> **DIRECTIONS FOR THIS TASK**:
Write back each entry precisely as it is given.

> **INPUT MATERIAL**:
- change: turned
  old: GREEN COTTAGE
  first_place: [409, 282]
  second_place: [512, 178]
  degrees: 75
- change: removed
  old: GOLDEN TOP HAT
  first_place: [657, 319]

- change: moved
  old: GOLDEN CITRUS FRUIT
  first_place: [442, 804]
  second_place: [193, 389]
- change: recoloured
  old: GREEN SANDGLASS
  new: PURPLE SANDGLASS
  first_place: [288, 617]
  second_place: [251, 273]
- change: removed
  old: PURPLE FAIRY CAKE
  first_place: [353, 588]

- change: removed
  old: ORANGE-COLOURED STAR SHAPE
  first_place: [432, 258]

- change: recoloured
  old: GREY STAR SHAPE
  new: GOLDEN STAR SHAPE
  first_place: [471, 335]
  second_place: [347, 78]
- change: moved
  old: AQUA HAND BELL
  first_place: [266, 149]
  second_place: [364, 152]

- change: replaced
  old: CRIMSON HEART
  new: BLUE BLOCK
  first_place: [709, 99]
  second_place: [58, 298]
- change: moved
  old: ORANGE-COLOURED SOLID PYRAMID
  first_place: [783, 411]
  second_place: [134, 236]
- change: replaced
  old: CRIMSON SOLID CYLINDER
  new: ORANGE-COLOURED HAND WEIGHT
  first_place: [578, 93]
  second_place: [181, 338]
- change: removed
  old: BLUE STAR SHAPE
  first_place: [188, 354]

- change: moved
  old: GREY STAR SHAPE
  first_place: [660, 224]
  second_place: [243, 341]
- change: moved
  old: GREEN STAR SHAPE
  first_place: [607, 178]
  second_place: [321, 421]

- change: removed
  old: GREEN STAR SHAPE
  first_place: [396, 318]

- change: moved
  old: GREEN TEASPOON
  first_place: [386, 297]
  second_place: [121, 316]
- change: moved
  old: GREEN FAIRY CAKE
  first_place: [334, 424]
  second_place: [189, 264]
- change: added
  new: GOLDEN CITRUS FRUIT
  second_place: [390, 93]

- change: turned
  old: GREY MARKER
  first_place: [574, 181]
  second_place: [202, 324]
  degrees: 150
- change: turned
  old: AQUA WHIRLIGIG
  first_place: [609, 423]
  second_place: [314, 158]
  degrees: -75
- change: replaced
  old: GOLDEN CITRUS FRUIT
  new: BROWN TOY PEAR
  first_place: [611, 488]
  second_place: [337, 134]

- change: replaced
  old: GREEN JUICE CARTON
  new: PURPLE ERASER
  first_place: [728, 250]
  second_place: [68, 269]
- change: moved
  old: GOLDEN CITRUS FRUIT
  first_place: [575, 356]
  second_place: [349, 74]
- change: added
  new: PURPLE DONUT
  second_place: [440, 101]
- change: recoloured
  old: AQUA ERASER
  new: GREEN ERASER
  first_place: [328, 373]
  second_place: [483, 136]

> **YOUR SOLUTION**:
- change: turned
  old: GREEN COTTAGE
  first_place: [409, 282]
  second_place: [512, 178]
  degrees: 75
- change: removed
  old: GOLDEN TOP HAT
  first_place: [657, 319]

- change: moved
  old: GOLDEN CITRUS FRUIT
  first_place: [442, 804]
  second_place: [193, 389]
- change: recoloured
  old: GREEN SANDGLASS
  new: PURPLE SANDGLASS
  first_place: [288, 617]
  second_place: [251, 273]
- change: removed
  old: PURPLE FAIRY CAKE
  first_place: [353, 588]

- change: removed
  old: ORANGE-COLOURED STAR SHAPE
  first_place: [432, 258]

- change: recoloured
  old: GREY STAR SHAPE
  new: GOLDEN STAR SHAPE
  first_place: [471, 335]
  second_place: [347, 78]
- change: moved
  old: AQUA HAND BELL
  first_place: [266, 149]
  second_place: [364, 152]

- change: replaced
  old: CRIMSON HEART
  new: BLUE BLOCK
  first_place: [709, 99]
  second_place: [58, 298]
- change: moved
  old: ORANGE-COLOURED SOLID PYRAMID
  first_place: [783, 411]
  second_place: [134, 236]
- change: replaced
  old: CRIMSON SOLID CYLINDER
  new: ORANGE-COLOURED HAND WEIGHT
  first_place: [578, 93]
  second_place: [181, 338]
- change: removed
  old: BLUE STAR SHAPE
  first_place: [188, 354]

- change: moved
  old: GREY STAR SHAPE
  first_place: [660, 224]
  second_place: [243, 341]
- change: moved
  old: GREEN STAR SHAPE
  first_place: [607, 178]
  second_place: [321, 421]

- change: removed
  old: GREEN STAR SHAPE
  first_place: [396, 318]

- change: moved
  old: GREEN TEASPOON
  first_place: [386, 297]
  second_place: [121, 316]
- change: moved
  old: GREEN FAIRY CAKE
  first_place: [334, 424]
  second_place: [189, 264]
- change: added
  new: GOLDEN CITRUS FRUIT
  second_place: [390, 93]

- change: turned
  old: GREY MARKER
  first_place: [574, 181]
  second_place: [202, 324]
  degrees: 150
- change: turned
  old: AQUA WHIRLIGIG
  first_place: [609, 423]
  second_place: [314, 158]
  degrees: -75
- change: replaced
  old: GOLDEN CITRUS FRUIT
  new: BROWN TOY PEAR
  first_place: [611, 488]
  second_place: [337, 134]

- change: replaced
  old: GREEN JUICE CARTON
  new: PURPLE ERASER
  first_place: [728, 250]
  second_place: [68, 269]
- change: moved
  old: GOLDEN CITRUS FRUIT
  first_place: [575, 356]
  second_place: [349, 74]
- change: added
  new: PURPLE DONUT
  second_place: [440, 101]
- change: recoloured
  old: AQUA ERASER
  new: GREEN ERASER
  first_place: [328, 373]
  second_place: [483, 136]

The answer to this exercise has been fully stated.